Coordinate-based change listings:
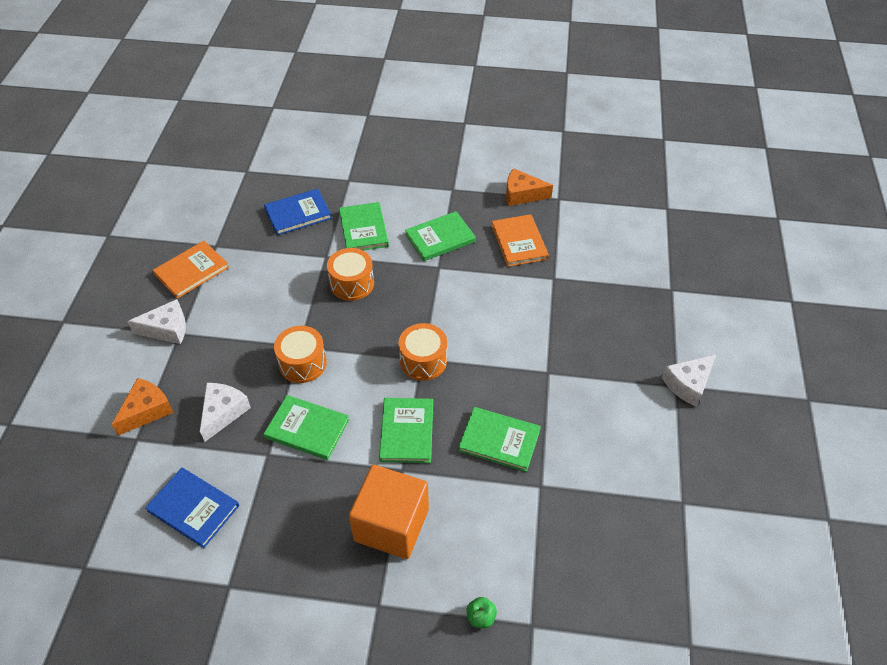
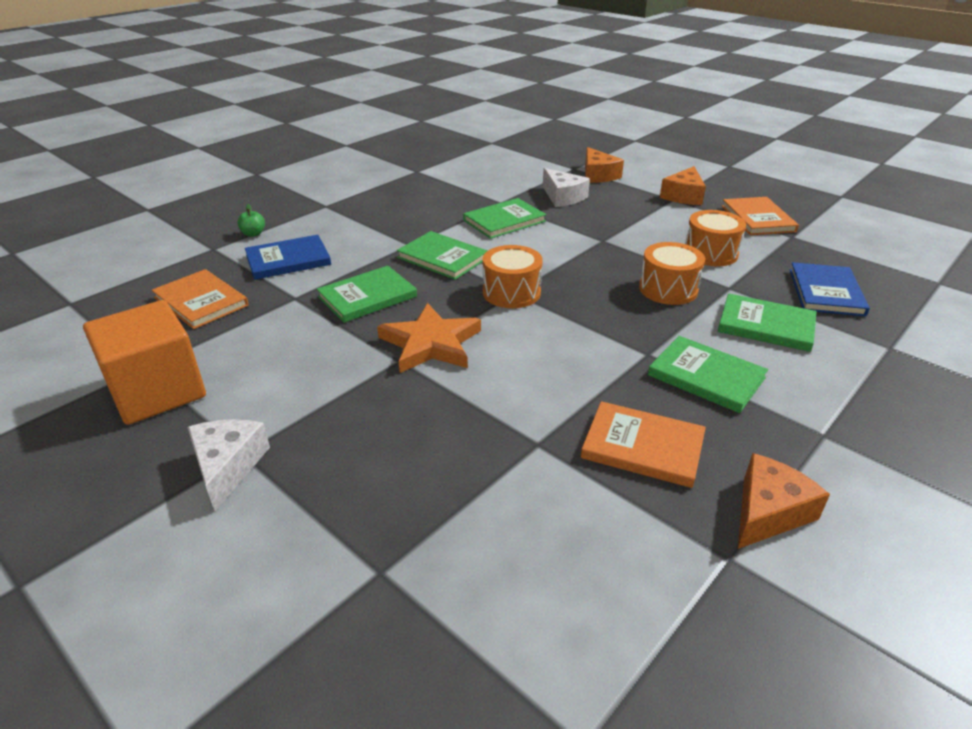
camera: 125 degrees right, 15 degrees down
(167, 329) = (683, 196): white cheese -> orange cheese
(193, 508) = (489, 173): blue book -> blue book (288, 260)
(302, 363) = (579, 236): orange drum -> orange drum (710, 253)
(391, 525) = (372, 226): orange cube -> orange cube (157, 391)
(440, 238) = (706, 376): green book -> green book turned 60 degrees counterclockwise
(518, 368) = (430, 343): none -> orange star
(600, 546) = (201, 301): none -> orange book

Goal of the exercise: Please keep the pictures out and reproduce the records above exactly.

Exercise output:
camera: 125 degrees right, 15 degrees down
(167, 329) = (683, 196): white cheese -> orange cheese
(193, 508) = (489, 173): blue book -> blue book (288, 260)
(302, 363) = (579, 236): orange drum -> orange drum (710, 253)
(391, 525) = (372, 226): orange cube -> orange cube (157, 391)
(440, 238) = (706, 376): green book -> green book turned 60 degrees counterclockwise
(518, 368) = (430, 343): none -> orange star
(600, 546) = (201, 301): none -> orange book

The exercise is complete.